Copy out the data word for word. The images are not part of the copy.

• _Before-and-after change data_
++++
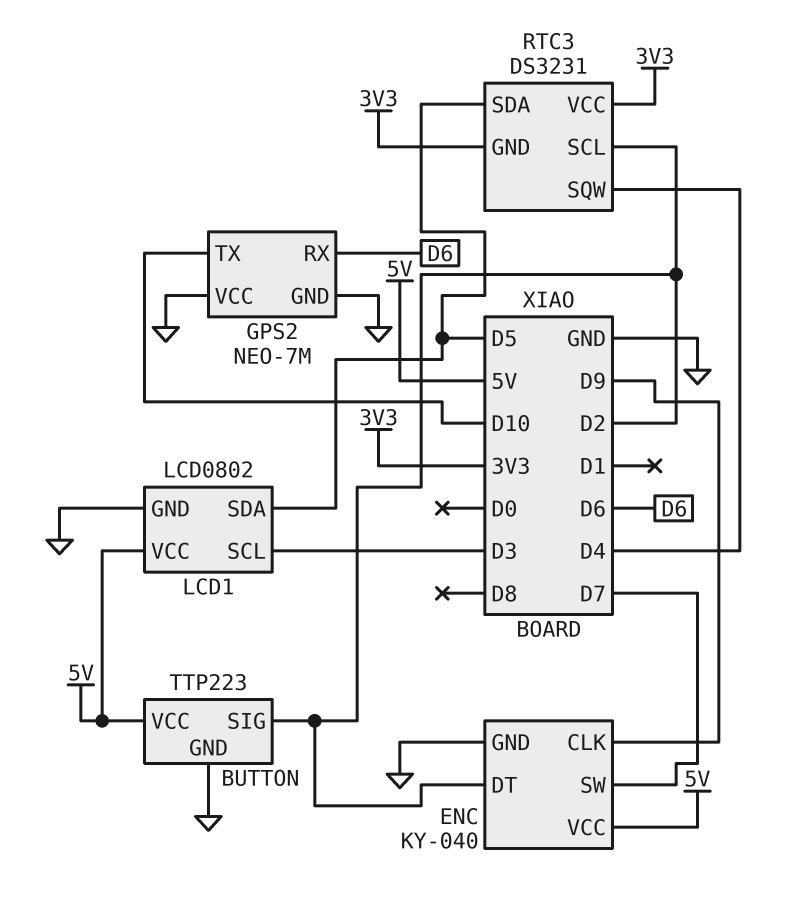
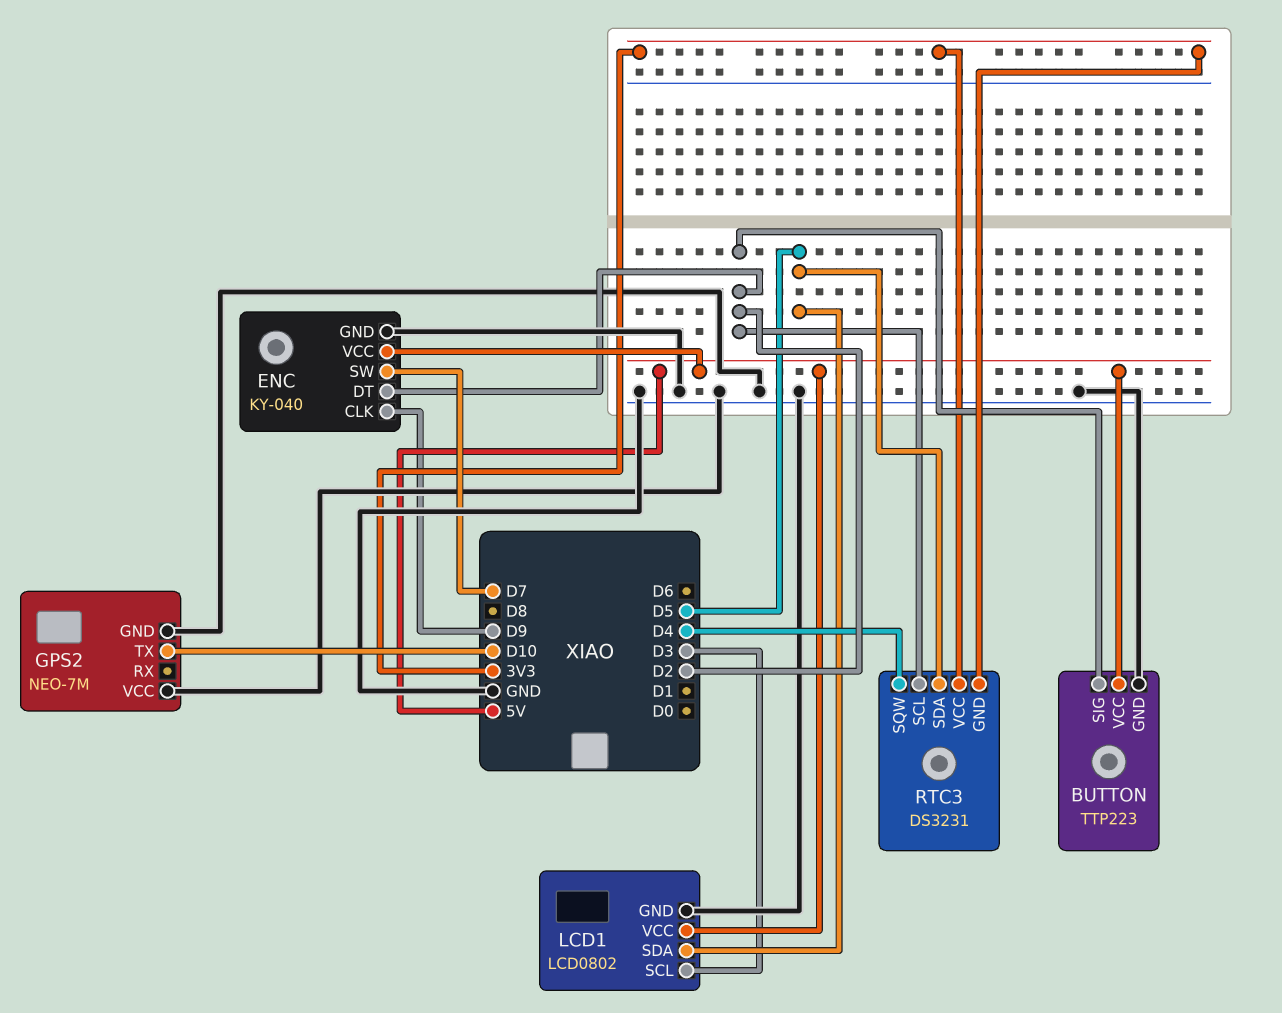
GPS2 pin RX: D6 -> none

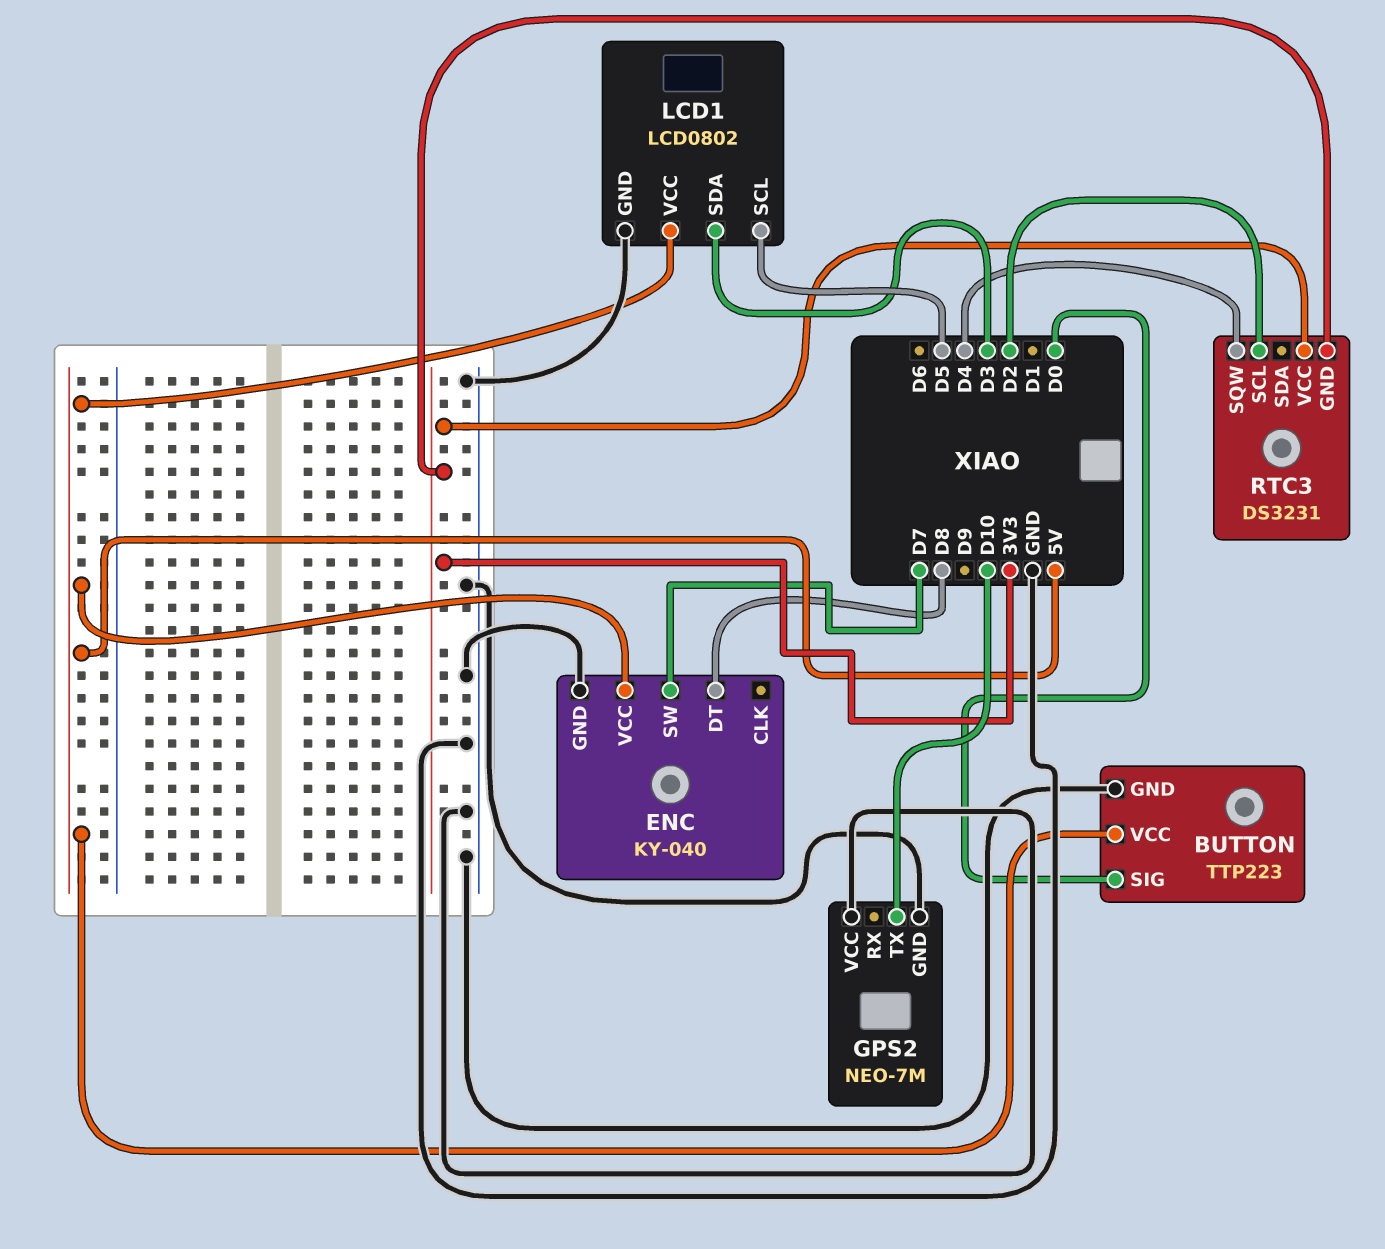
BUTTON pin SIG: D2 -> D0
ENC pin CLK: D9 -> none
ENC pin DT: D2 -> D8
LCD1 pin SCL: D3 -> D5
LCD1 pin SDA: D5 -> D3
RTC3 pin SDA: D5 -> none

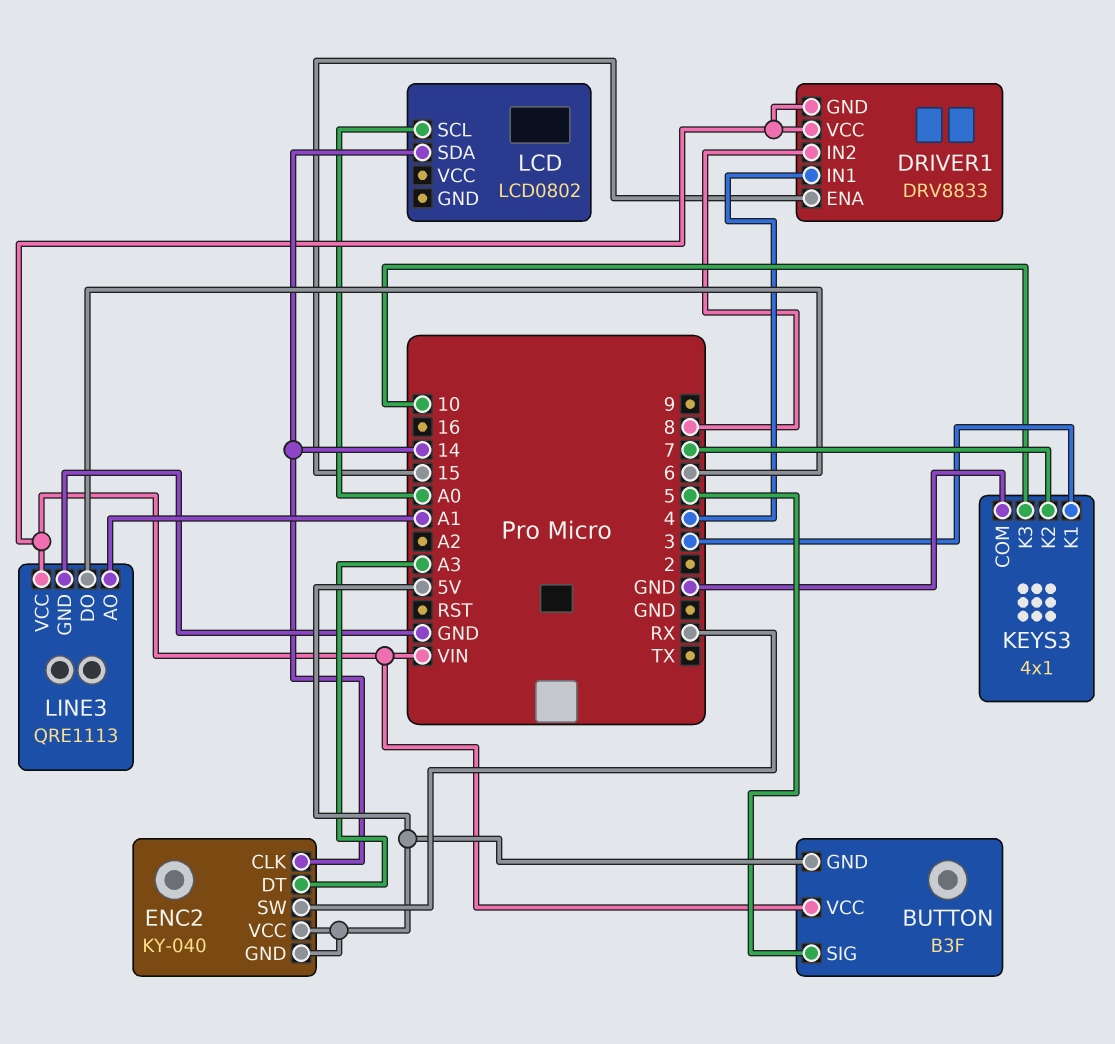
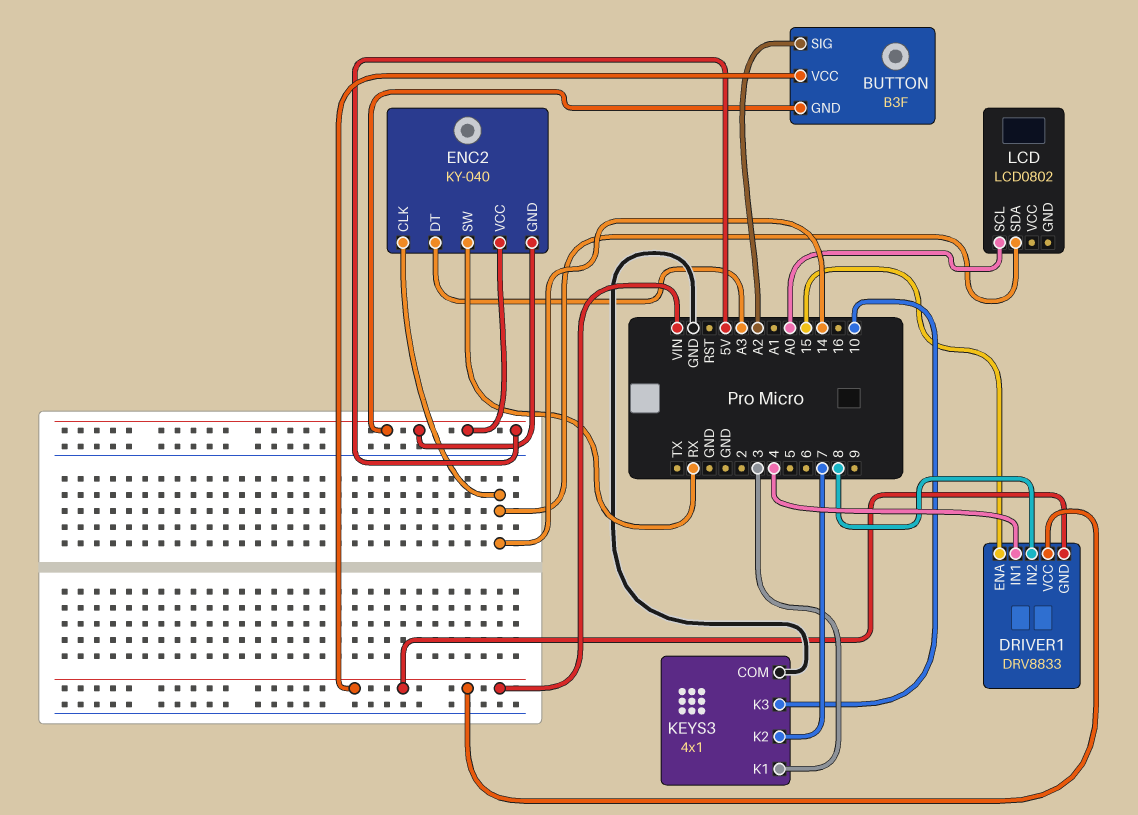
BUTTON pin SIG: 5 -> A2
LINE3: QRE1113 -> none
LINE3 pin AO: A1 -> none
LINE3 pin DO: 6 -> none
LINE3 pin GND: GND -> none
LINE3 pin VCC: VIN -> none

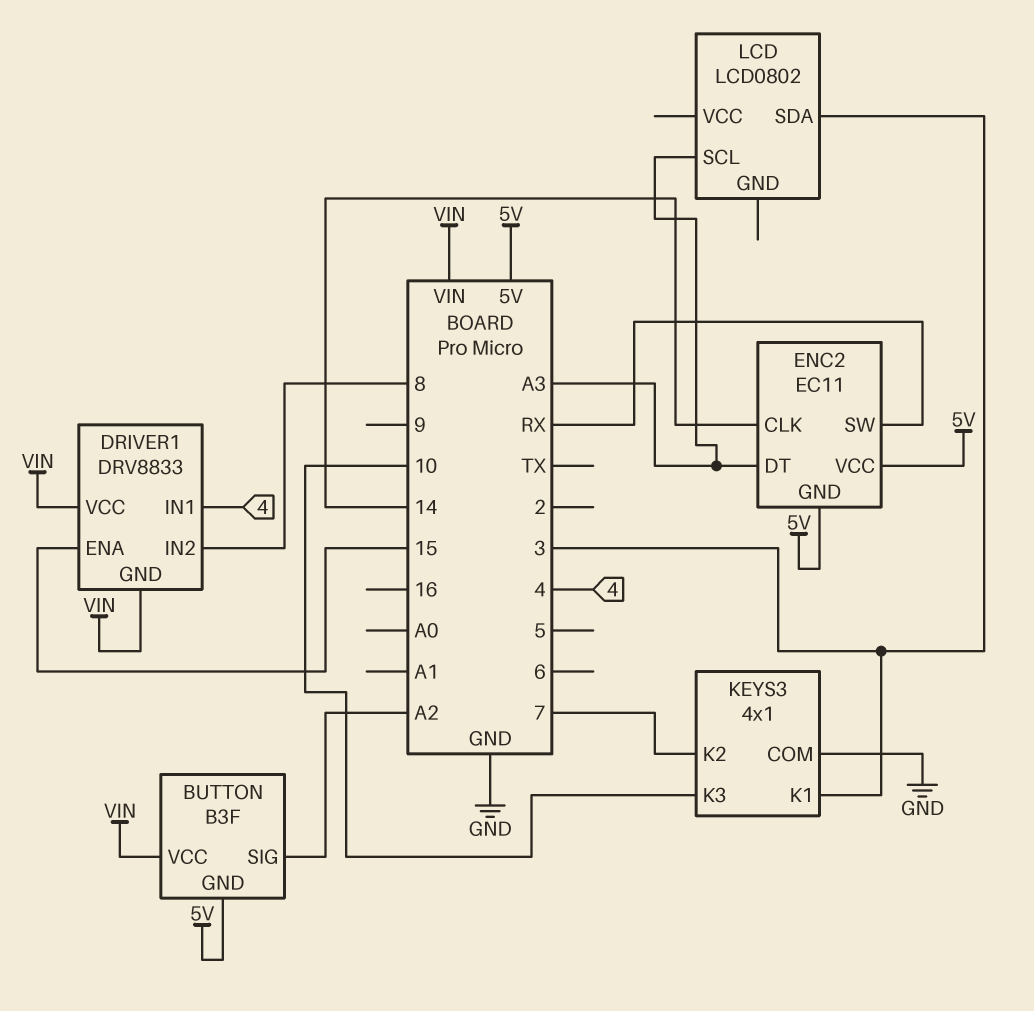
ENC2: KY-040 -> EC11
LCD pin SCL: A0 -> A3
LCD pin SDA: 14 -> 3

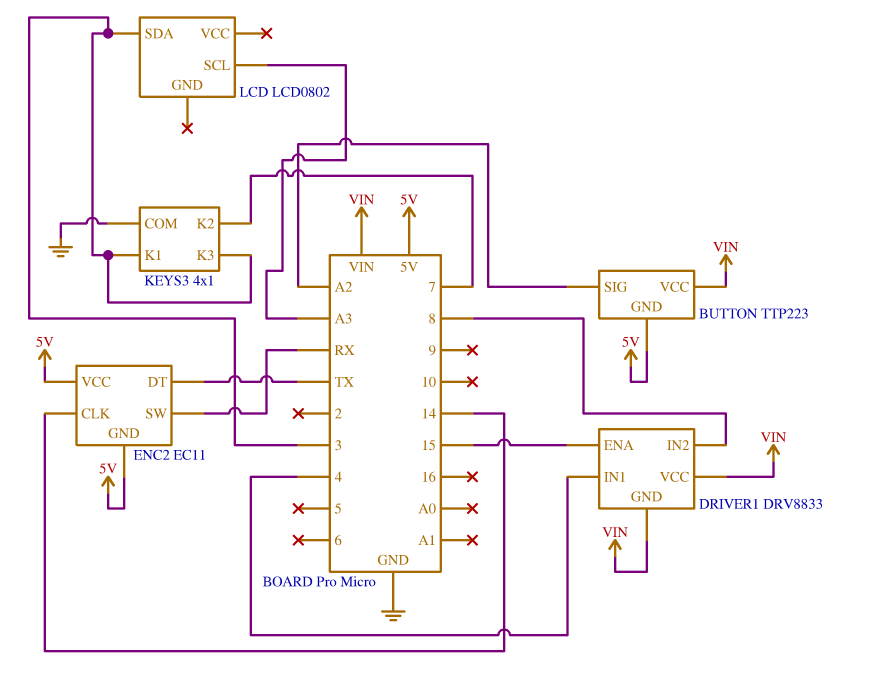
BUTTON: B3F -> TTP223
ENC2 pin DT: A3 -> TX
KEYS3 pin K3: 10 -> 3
++++
• _Completed task_
GPS2 pin RX: D6 -> none

BUTTON pin SIG: D2 -> D0
ENC pin CLK: D9 -> none
ENC pin DT: D2 -> D8
LCD1 pin SCL: D3 -> D5
LCD1 pin SDA: D5 -> D3
RTC3 pin SDA: D5 -> none

BUTTON pin SIG: 5 -> A2
LINE3: QRE1113 -> none
LINE3 pin AO: A1 -> none
LINE3 pin DO: 6 -> none
LINE3 pin GND: GND -> none
LINE3 pin VCC: VIN -> none

ENC2: KY-040 -> EC11
LCD pin SCL: A0 -> A3
LCD pin SDA: 14 -> 3

BUTTON: B3F -> TTP223
ENC2 pin DT: A3 -> TX
KEYS3 pin K3: 10 -> 3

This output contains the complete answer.